_Task details_
The entries below hold a line with "T3: PNP 2N2907" and a line with "T4: NPN 2N2222". Return those lines and all that lie between them, exactly and only.

_Dataset content_

------------

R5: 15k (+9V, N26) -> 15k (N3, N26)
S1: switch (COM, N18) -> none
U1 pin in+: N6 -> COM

------------

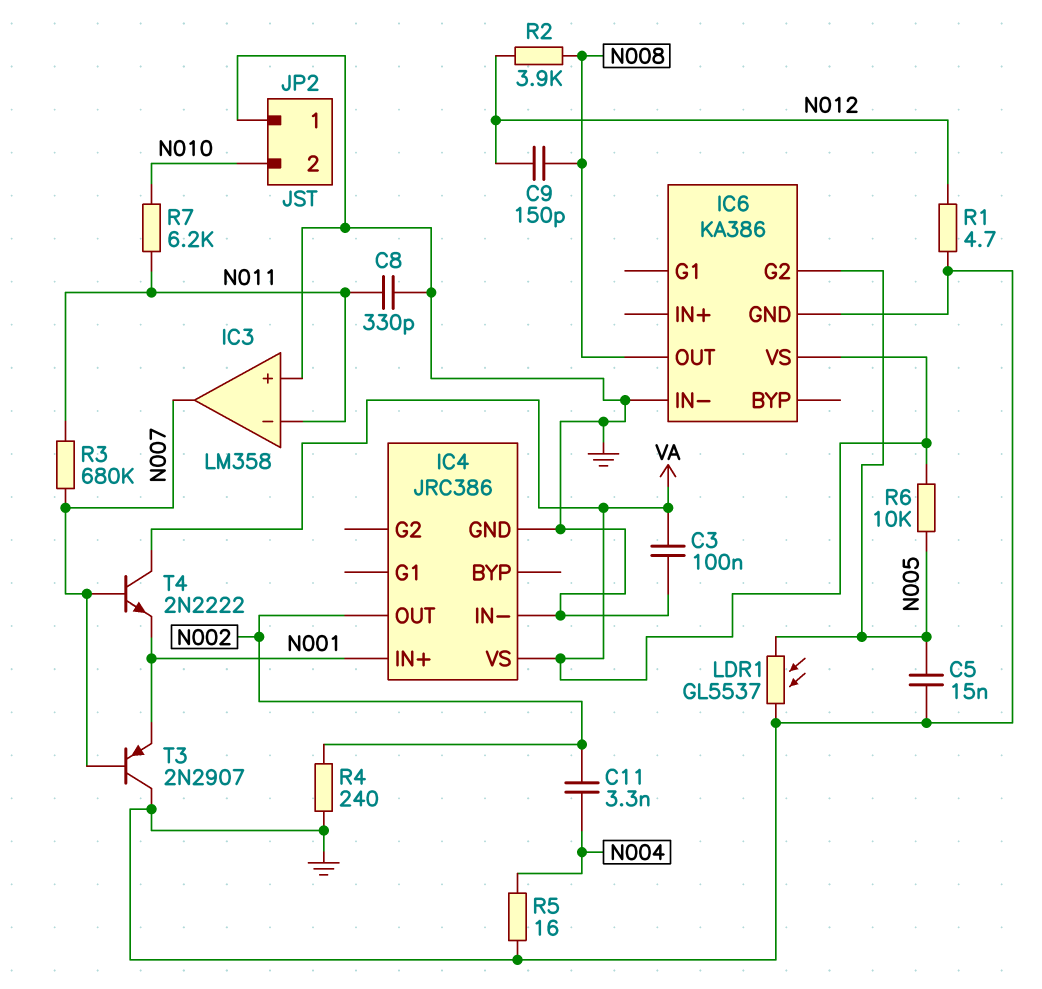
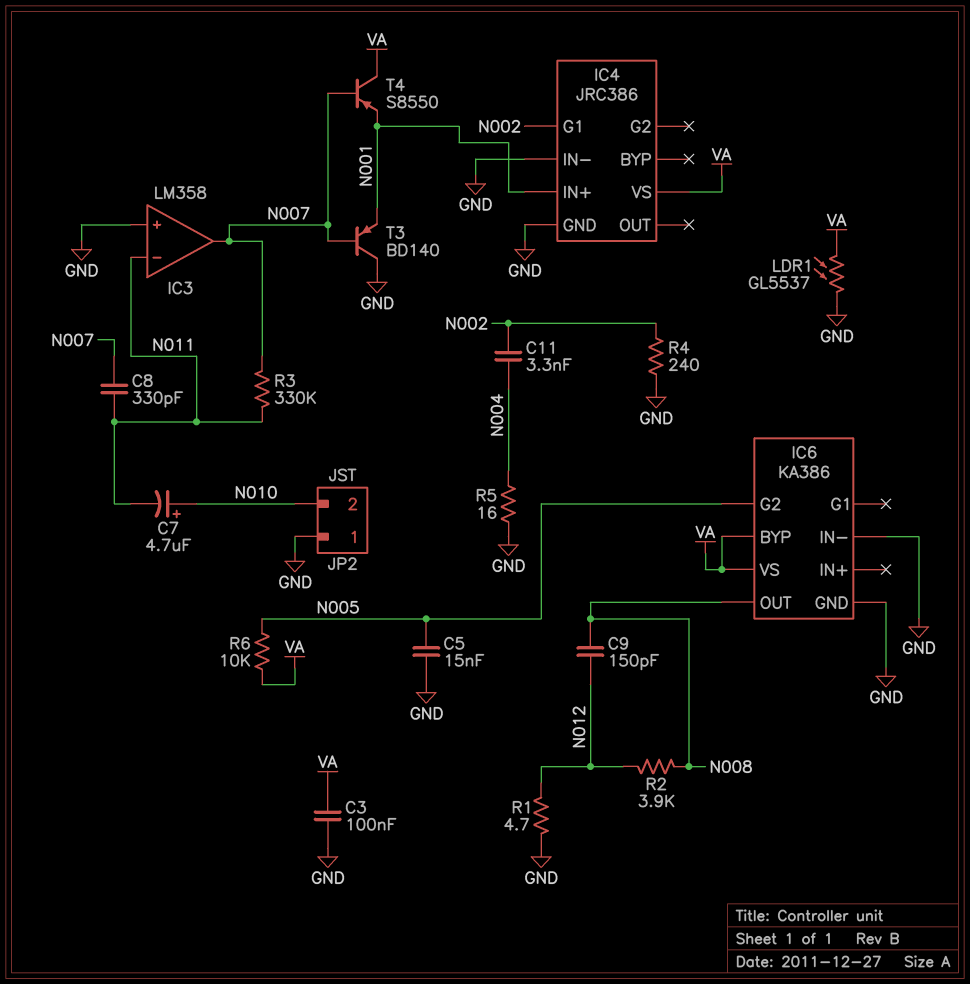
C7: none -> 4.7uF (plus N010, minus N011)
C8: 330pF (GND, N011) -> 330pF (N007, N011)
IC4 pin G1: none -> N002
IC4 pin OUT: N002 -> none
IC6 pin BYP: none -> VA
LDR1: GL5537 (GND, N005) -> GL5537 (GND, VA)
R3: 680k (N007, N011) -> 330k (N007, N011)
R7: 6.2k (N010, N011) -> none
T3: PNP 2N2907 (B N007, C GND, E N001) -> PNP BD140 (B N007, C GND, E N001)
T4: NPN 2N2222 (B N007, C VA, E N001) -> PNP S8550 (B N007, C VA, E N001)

------------

_Problem solution_
T3: PNP 2N2907 (B N007, C GND, E N001) -> PNP BD140 (B N007, C GND, E N001)
T4: NPN 2N2222 (B N007, C VA, E N001) -> PNP S8550 (B N007, C VA, E N001)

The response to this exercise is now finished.